Scene difference descriptions

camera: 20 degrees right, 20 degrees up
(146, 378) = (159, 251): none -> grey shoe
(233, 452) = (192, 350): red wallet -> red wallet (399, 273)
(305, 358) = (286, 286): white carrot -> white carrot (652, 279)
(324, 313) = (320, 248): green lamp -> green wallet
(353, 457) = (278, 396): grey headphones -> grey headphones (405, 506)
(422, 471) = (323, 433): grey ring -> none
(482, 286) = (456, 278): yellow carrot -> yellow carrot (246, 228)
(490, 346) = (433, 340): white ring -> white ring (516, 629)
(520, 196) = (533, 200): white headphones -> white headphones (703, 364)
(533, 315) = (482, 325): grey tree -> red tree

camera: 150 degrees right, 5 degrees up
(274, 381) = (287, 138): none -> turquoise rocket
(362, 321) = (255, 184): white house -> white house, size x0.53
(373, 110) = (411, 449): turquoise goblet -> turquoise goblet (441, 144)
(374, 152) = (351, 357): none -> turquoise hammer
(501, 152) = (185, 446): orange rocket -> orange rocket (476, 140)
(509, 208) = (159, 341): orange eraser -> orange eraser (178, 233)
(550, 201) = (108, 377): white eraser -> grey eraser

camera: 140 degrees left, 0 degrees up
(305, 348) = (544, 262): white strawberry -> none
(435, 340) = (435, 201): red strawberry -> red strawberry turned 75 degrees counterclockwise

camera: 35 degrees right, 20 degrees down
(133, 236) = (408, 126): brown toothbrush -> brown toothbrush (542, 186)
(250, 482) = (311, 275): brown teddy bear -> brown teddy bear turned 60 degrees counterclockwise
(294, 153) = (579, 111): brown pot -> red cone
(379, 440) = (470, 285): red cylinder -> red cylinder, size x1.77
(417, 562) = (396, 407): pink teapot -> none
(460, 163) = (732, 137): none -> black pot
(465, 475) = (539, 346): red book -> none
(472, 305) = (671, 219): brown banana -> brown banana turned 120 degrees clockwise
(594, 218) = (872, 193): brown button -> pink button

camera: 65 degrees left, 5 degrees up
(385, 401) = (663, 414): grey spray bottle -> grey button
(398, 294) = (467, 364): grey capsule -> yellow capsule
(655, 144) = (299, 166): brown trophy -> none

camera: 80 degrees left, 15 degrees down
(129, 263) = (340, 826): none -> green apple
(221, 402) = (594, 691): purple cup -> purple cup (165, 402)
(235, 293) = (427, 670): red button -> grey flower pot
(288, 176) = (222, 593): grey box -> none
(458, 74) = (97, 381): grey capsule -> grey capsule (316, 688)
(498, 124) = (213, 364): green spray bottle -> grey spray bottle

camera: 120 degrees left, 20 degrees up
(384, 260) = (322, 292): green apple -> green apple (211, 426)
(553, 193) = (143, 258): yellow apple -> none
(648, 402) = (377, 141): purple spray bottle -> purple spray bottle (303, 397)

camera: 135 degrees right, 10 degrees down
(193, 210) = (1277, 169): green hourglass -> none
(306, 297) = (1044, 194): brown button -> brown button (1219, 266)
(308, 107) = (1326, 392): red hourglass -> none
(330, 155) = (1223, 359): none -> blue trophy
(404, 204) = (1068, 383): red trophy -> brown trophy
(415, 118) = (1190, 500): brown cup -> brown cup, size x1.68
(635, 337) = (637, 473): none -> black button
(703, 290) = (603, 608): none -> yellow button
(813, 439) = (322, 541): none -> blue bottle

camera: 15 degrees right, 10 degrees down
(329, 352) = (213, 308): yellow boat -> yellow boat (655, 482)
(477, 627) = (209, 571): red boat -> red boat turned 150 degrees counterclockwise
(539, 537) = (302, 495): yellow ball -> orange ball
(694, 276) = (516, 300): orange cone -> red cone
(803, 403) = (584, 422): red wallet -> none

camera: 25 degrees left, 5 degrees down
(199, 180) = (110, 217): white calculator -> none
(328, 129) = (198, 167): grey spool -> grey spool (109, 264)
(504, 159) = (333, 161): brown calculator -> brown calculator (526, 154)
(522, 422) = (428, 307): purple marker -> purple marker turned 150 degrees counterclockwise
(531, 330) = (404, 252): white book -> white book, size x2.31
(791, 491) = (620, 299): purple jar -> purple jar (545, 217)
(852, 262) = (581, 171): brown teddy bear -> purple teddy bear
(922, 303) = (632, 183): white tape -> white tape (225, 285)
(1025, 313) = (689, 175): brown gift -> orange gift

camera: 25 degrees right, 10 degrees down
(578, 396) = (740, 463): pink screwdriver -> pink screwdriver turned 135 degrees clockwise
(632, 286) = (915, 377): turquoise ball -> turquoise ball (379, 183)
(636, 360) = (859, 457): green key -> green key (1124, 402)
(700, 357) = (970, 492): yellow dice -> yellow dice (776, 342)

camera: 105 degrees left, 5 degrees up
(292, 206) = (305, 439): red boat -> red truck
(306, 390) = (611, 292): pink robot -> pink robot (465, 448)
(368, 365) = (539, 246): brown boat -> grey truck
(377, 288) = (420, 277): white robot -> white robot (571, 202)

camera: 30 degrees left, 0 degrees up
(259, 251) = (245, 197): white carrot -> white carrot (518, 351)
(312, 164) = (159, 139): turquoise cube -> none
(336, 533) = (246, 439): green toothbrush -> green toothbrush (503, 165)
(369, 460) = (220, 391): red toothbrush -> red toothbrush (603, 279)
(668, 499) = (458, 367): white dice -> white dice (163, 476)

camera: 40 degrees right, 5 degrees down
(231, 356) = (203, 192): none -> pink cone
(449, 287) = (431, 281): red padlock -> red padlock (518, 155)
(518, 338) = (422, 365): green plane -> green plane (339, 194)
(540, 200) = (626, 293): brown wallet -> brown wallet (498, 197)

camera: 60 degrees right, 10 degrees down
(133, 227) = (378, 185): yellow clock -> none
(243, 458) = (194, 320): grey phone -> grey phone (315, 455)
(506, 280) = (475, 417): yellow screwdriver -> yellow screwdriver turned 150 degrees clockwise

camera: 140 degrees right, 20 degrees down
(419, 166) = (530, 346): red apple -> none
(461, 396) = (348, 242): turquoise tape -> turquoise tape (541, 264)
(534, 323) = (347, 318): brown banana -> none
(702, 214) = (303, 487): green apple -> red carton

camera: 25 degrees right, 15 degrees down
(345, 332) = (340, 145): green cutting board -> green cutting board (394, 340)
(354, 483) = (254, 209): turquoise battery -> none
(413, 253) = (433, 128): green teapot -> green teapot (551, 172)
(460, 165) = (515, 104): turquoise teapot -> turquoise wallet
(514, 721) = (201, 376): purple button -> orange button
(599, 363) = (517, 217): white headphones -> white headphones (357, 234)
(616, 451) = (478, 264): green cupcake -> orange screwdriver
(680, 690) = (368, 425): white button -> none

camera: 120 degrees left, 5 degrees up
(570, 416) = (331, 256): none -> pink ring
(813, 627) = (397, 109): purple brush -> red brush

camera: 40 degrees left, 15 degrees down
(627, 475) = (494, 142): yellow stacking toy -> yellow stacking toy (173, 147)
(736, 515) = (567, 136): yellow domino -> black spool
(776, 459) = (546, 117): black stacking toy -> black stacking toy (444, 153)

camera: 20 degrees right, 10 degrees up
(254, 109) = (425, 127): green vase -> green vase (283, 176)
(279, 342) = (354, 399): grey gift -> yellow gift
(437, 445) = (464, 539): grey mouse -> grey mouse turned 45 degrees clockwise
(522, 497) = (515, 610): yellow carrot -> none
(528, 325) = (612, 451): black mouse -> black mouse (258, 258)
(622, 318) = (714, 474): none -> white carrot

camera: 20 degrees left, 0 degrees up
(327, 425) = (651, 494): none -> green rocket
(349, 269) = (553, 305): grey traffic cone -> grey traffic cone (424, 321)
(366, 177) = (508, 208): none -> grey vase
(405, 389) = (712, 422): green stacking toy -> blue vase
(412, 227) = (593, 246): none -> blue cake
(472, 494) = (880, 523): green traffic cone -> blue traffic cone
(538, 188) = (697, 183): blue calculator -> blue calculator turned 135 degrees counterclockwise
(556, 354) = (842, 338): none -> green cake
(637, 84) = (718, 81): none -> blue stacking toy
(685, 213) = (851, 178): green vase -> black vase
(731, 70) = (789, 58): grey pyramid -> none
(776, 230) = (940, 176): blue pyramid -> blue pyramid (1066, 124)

• _EXERCISE BRIEF_
Find the line with "(449, 287) = (431, 281): red" in the entries above. Retype it and each line after it, exactly, through the line with "(243, 458) = (194, 320): grey", and stop there.

• _ANSWER SECTION_
(449, 287) = (431, 281): red padlock -> red padlock (518, 155)
(518, 338) = (422, 365): green plane -> green plane (339, 194)
(540, 200) = (626, 293): brown wallet -> brown wallet (498, 197)

camera: 60 degrees right, 10 degrees down
(133, 227) = (378, 185): yellow clock -> none
(243, 458) = (194, 320): grey phone -> grey phone (315, 455)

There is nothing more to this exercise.